(Object transformation records)
__________
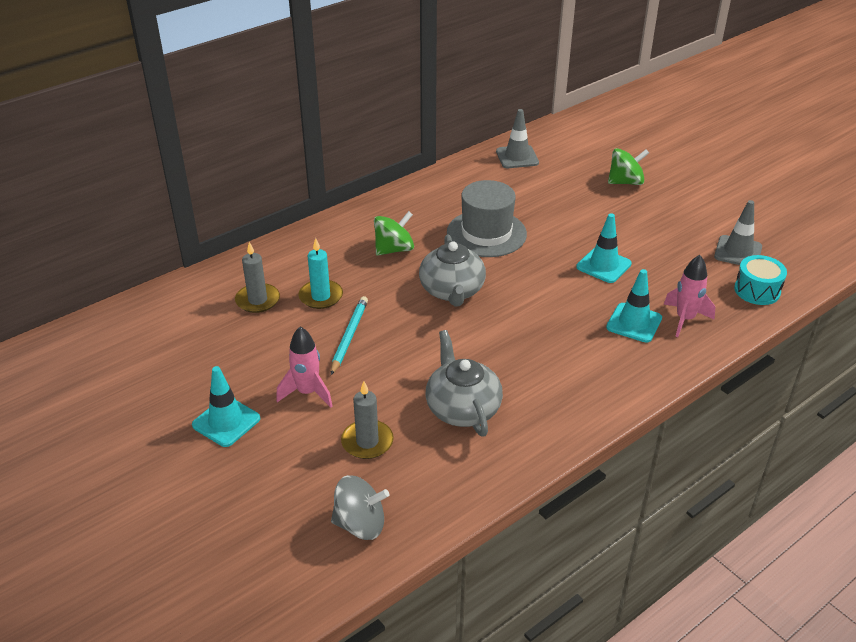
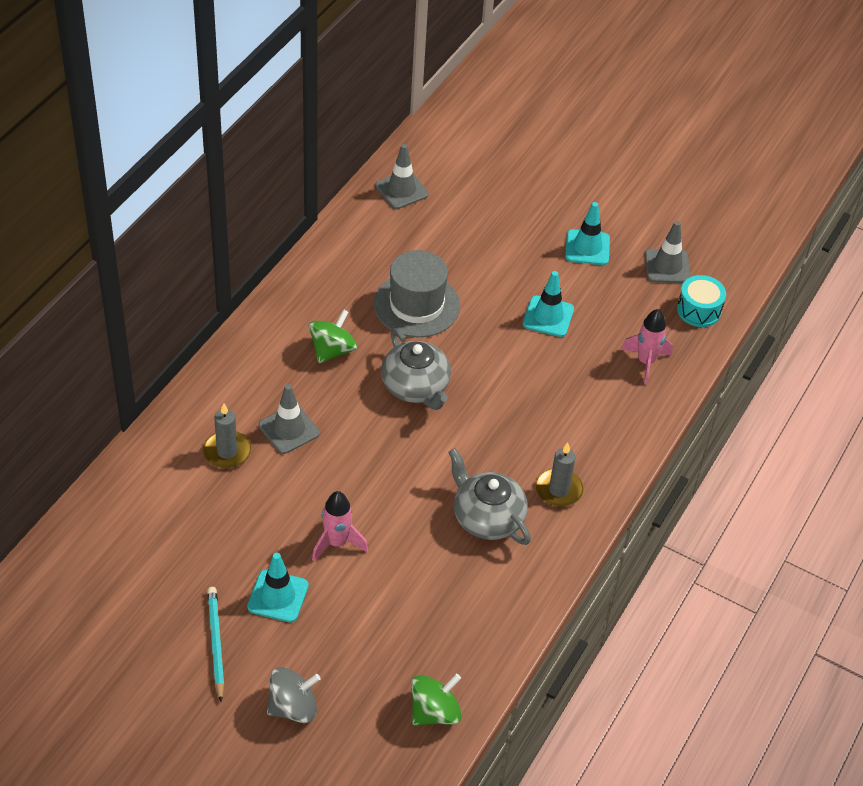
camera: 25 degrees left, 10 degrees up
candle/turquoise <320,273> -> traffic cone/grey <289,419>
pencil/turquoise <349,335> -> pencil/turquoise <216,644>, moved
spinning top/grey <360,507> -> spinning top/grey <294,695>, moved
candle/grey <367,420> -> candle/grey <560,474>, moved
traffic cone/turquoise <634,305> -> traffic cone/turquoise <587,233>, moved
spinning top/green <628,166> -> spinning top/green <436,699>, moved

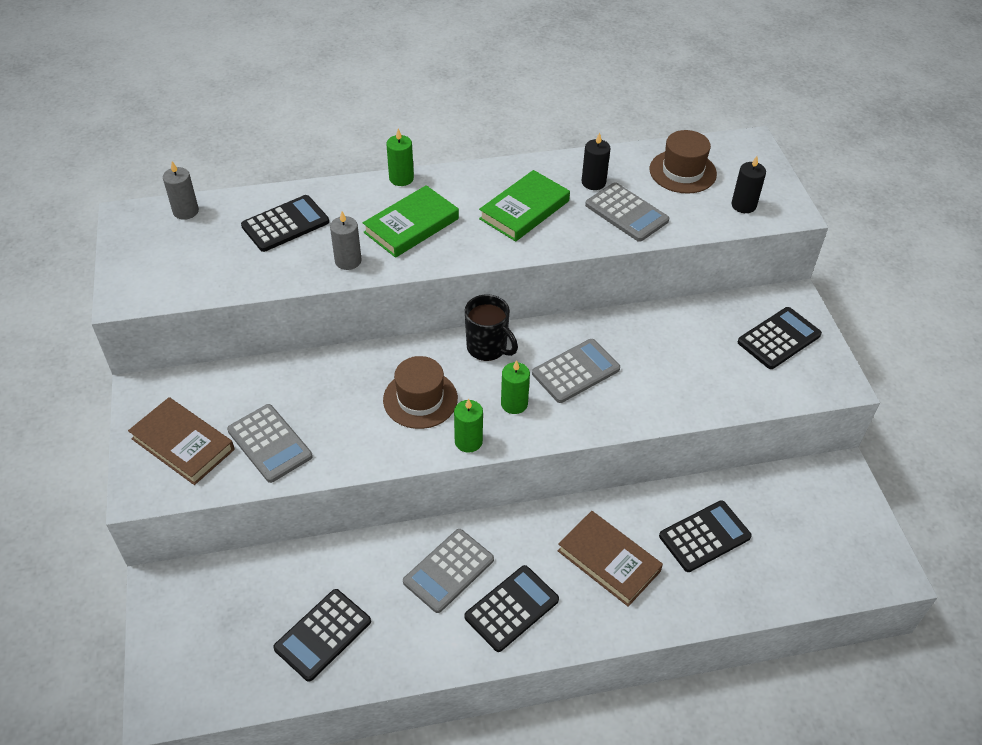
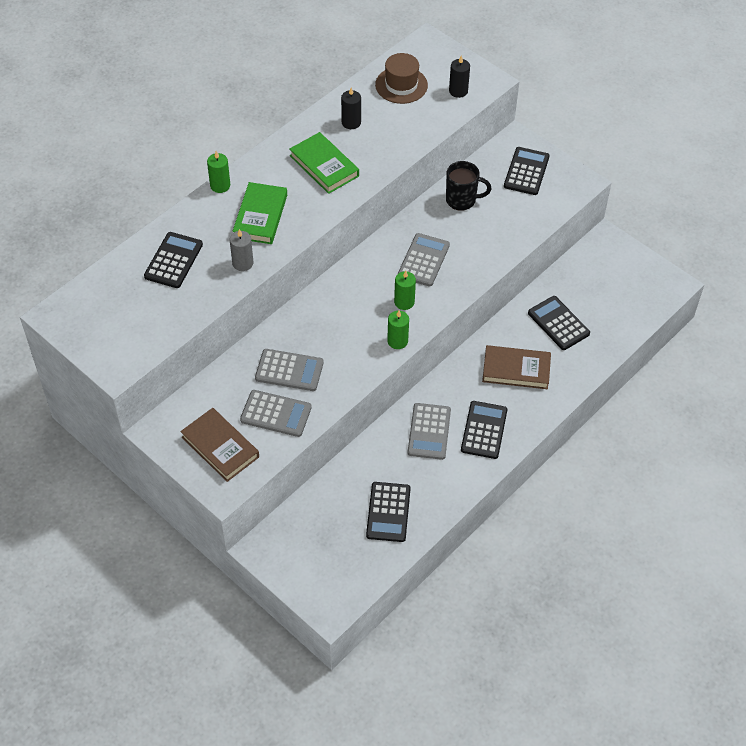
camera: 35 degrees left, 5 degrees up
book/brown <181,441> -> book/brown <219,445>, 45 degrees clockwise
candle/grey <181,190> -> none
hat/brown <420,392> -> none
mug/black <491,327> -> mug/black <468,186>, moved
book/green <524,206> -> book/green <324,163>, 45 degrees counterclockwise
calculator/grey <627,212> -> calculator/grey <289,370>, moved
calculator/black <705,536> -> calculator/black <559,323>, 60 degrees counterclockwise

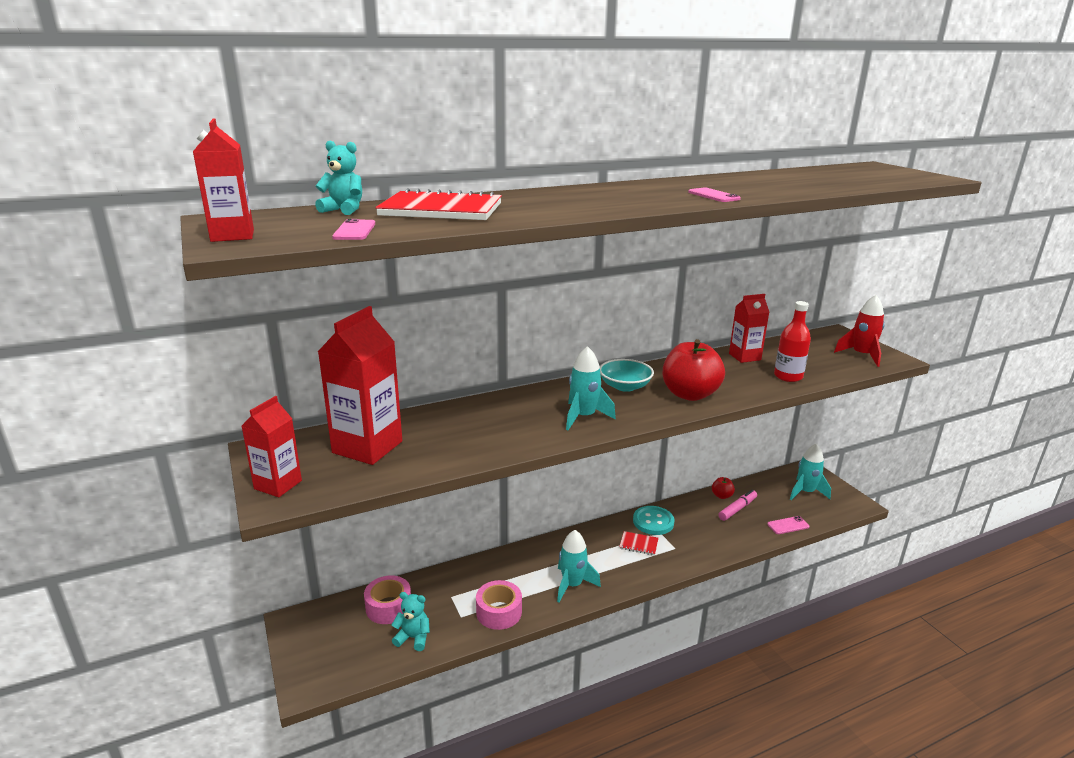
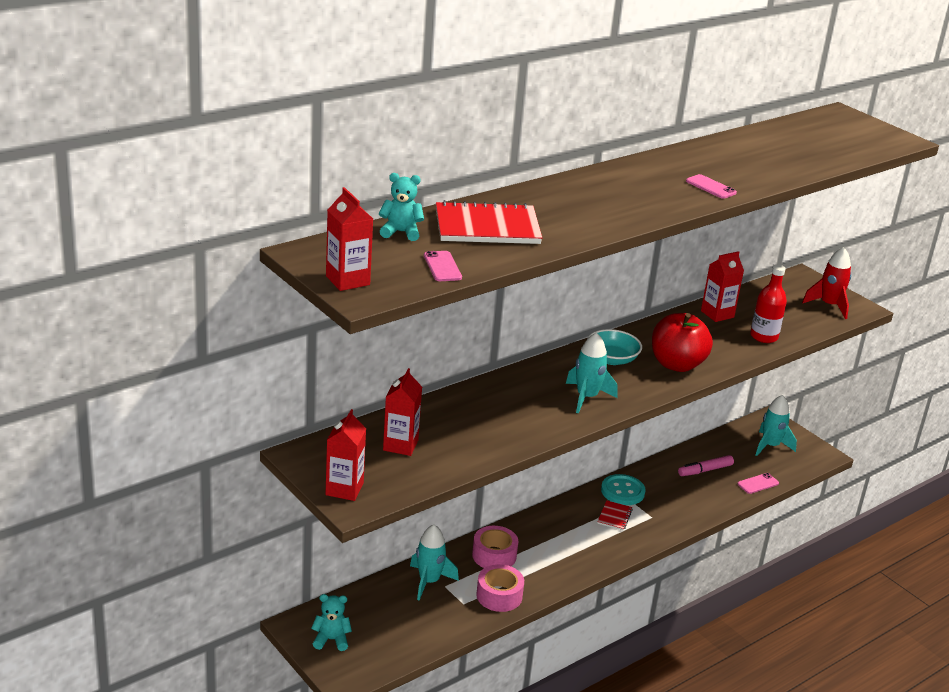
camera: 15 degrees left, 5 degrees up
carton/red <360,385> -> carton/red <402,412>, x0.60
tape/pink <387,599> -> tape/pink <495,547>, moved
teddy bear/turquoise <411,621> -> teddy bear/turquoise <331,622>, moved
rocket/turquoise <579,566> -> rocket/turquoise <434,562>, moved
notebook/red <639,543> -> notebook/red <615,515>, 75 degrees counterclockwise
apple/red <723,488> -> none
marker/pink <737,505> -> marker/pink <706,465>, 150 degrees counterclockwise

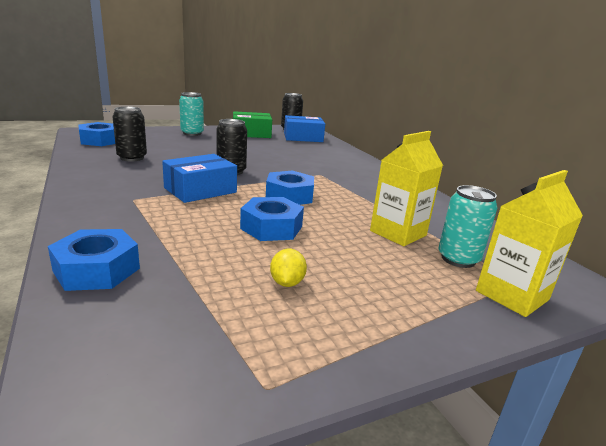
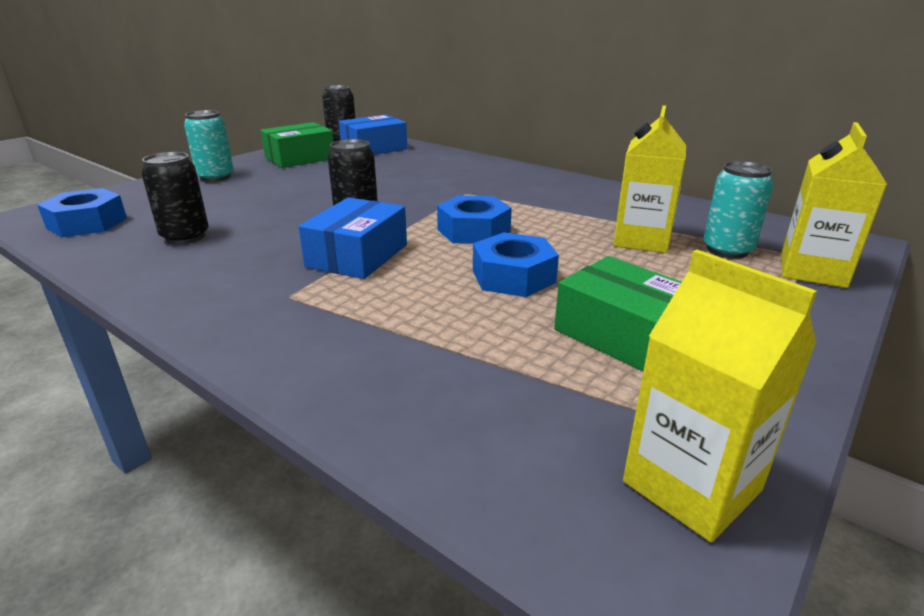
camera: 25 degrees left, 5 degrees up
nut/blue <94,260> -> none
lemon/yellow <288,268> -> box/green <618,313>
none -> carton/yellow <720,395>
__________
Your assignment:
Above are the records; copy exactly the lines from the one with "calculator/black <705,536> ->" through the one with "apple/red <723,488> -> none", including both, and nothing more. Leave out pictures.

Reply:
calculator/black <705,536> -> calculator/black <559,323>, 60 degrees counterclockwise

camera: 15 degrees left, 5 degrees up
carton/red <360,385> -> carton/red <402,412>, x0.60
tape/pink <387,599> -> tape/pink <495,547>, moved
teddy bear/turquoise <411,621> -> teddy bear/turquoise <331,622>, moved
rocket/turquoise <579,566> -> rocket/turquoise <434,562>, moved
notebook/red <639,543> -> notebook/red <615,515>, 75 degrees counterclockwise
apple/red <723,488> -> none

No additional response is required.